WORK ORDER: Copying exactly, give the lines in the material below from the one with "school desk: (372, 195)" to the one with "piano: (462, 407)", ends included, and nothing besides.

RECORDED DATA:
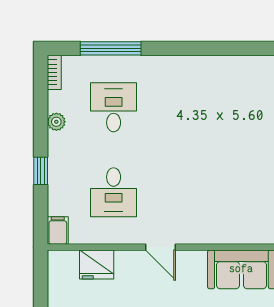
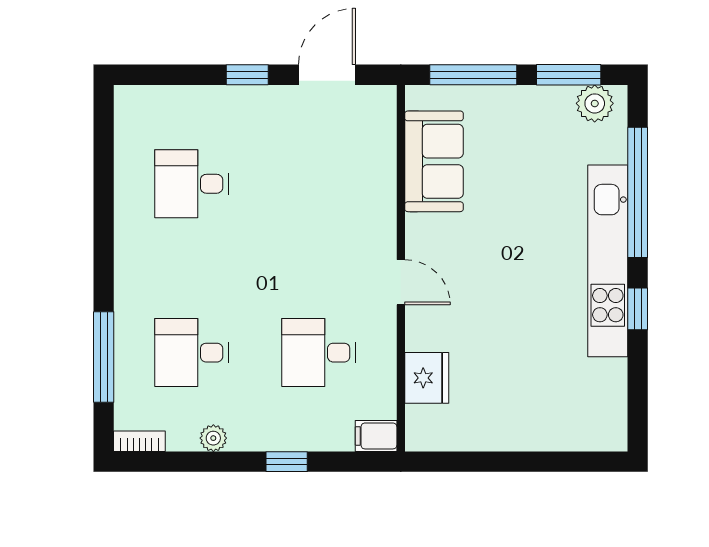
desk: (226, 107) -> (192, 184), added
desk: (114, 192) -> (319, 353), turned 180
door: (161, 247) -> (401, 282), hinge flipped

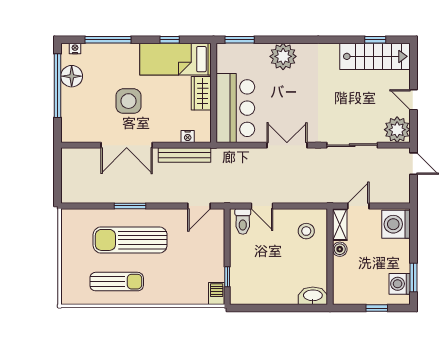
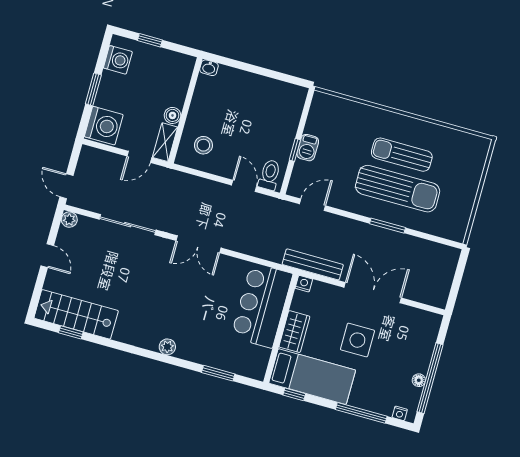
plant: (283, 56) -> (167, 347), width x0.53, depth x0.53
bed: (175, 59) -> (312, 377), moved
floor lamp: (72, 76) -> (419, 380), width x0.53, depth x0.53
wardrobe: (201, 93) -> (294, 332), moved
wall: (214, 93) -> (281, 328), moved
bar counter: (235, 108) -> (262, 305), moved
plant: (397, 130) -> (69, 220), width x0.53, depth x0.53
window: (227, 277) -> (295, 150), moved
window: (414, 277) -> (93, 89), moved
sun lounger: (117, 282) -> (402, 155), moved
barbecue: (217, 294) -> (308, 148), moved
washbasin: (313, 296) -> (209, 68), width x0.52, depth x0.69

==

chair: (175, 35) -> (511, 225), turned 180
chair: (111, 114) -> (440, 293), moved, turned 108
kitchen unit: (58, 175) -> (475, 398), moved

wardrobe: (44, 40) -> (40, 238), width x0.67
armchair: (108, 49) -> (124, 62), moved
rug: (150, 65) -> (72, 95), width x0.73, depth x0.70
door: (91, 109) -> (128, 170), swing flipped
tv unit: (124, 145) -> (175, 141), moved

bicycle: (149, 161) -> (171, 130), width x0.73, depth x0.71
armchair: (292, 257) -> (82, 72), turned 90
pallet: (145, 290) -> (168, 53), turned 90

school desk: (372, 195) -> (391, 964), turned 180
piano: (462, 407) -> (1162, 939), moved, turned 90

SOLUTION TO THIS PROBLEM:
school desk: (372, 195) -> (391, 964), turned 180
piano: (462, 407) -> (1162, 939), moved, turned 90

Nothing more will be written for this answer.